-- Exercise prompt --
Pictures excluded, copy all of the data below exactly.

[Data records — start]

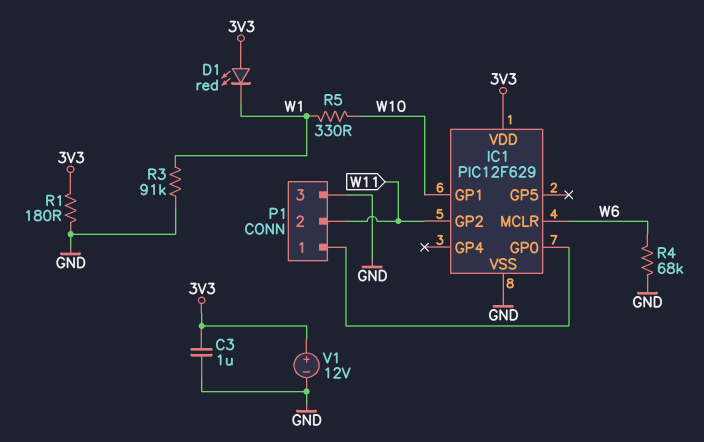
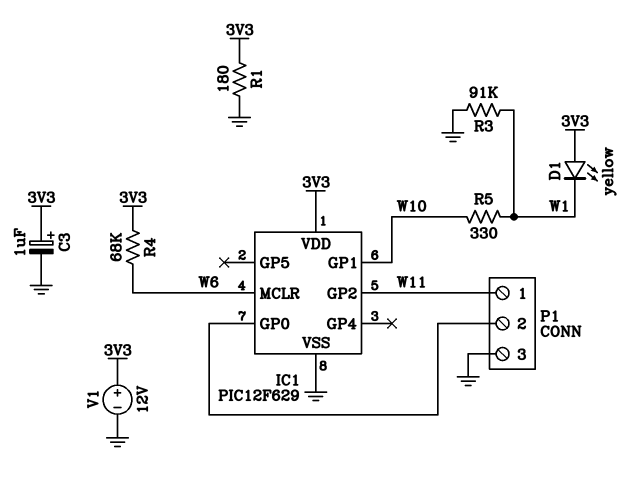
C3: 1uF (3V3, GND) -> 1uF (plus 3V3, minus GND)
D1: LED red (A 3V3, K W1) -> LED yellow (A 3V3, K W1)
P1 pin 1: IC1/GP0 -> W11
P1 pin 2: W11 -> IC1/GP0
R4: 68k (GND, W6) -> 68k (3V3, W6)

[Data records — finish]

-- Exercise answer --
C3: 1uF (3V3, GND) -> 1uF (plus 3V3, minus GND)
D1: LED red (A 3V3, K W1) -> LED yellow (A 3V3, K W1)
P1 pin 1: IC1/GP0 -> W11
P1 pin 2: W11 -> IC1/GP0
R4: 68k (GND, W6) -> 68k (3V3, W6)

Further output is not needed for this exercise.